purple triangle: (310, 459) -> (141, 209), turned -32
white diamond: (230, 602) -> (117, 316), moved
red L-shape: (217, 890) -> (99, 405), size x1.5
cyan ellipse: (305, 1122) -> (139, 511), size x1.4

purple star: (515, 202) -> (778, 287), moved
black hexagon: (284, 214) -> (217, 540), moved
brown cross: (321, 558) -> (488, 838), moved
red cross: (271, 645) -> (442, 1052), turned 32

==

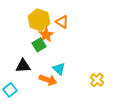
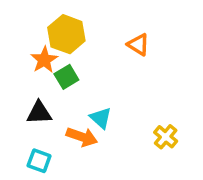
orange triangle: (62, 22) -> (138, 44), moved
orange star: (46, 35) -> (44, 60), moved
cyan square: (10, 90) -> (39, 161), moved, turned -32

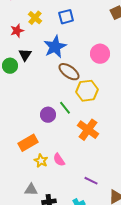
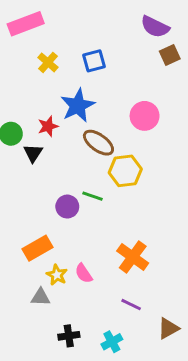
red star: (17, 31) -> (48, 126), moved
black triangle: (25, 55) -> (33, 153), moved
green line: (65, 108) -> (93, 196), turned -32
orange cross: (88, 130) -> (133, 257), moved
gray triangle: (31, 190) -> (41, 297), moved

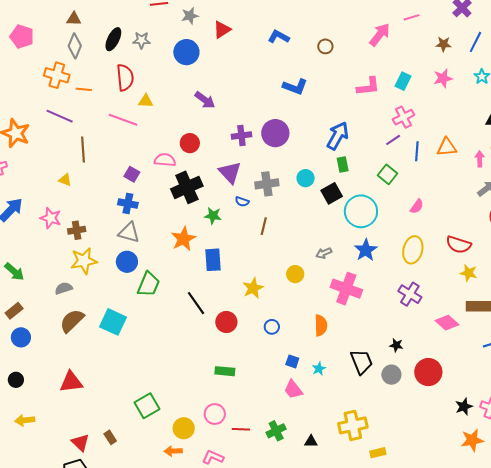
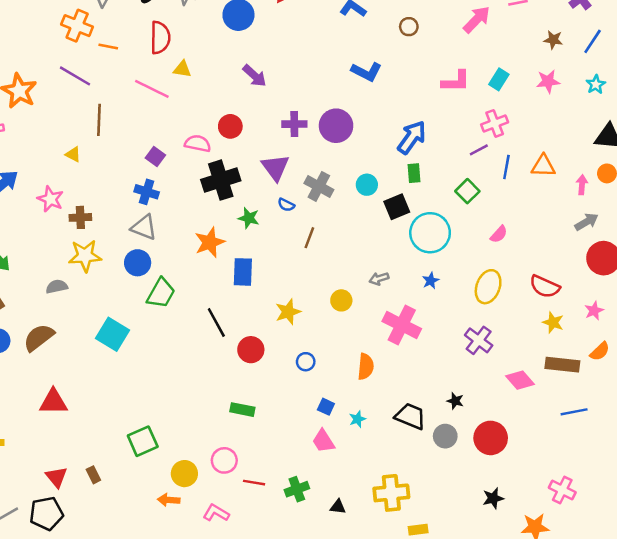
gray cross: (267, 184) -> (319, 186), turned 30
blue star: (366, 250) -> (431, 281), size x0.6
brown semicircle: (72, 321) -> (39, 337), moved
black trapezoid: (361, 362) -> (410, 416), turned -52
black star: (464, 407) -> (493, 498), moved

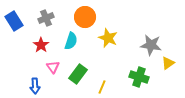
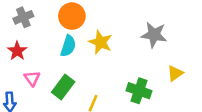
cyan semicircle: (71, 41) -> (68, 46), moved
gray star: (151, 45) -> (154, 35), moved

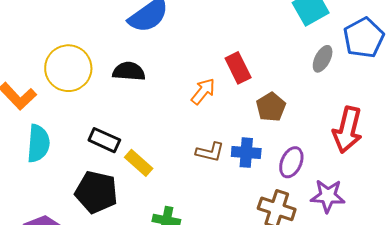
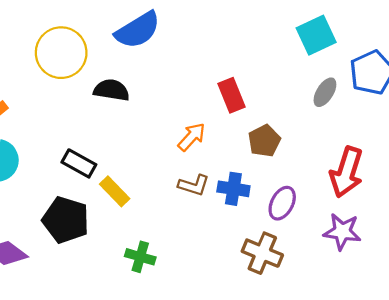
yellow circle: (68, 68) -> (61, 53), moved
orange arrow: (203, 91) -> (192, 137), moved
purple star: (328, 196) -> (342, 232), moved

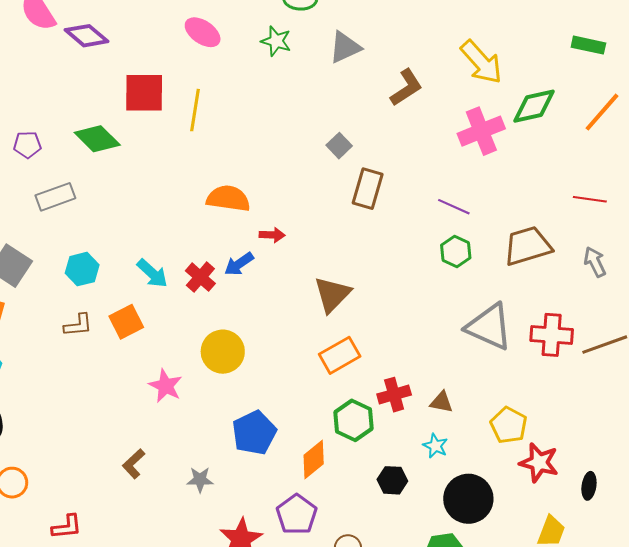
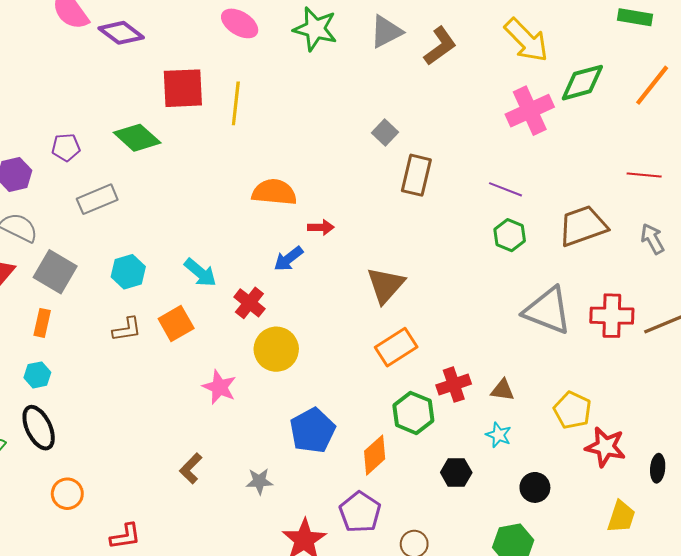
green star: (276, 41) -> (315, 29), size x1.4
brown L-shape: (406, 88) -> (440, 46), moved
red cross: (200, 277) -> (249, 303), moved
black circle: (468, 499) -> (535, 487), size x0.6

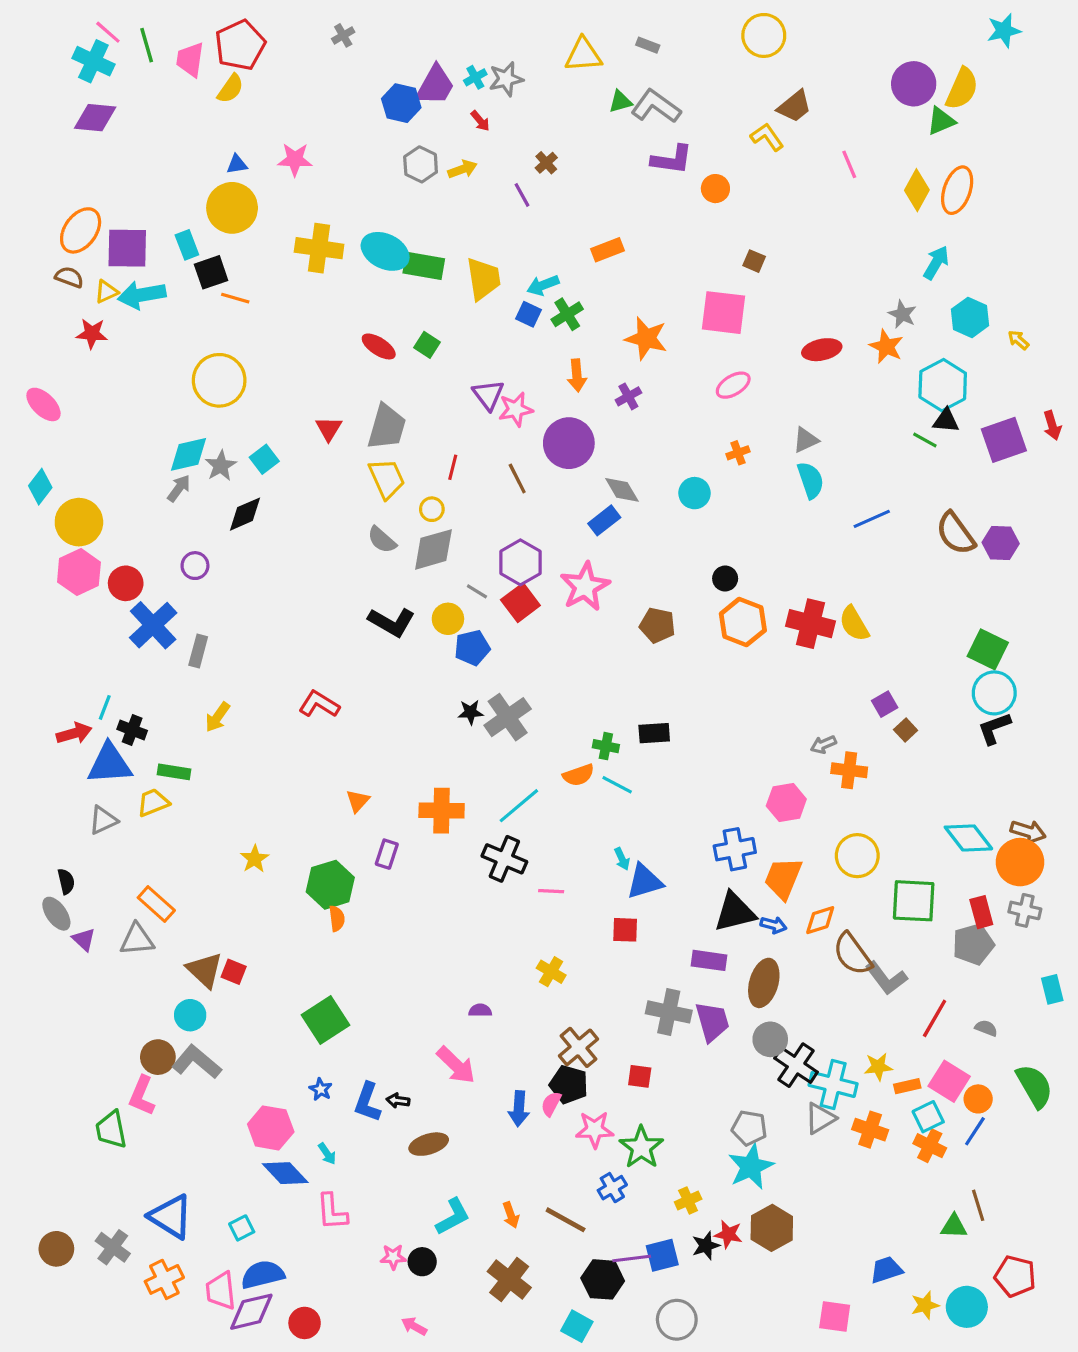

Directions |
What is needed is a verbatim copy of every line in the records above from the one containing "red cross: (200, 277) -> (249, 303), moved" down to the one containing "black circle: (468, 499)", both included, and nothing more.

Solution |
red cross: (200, 277) -> (249, 303), moved
black circle: (468, 499) -> (535, 487), size x0.6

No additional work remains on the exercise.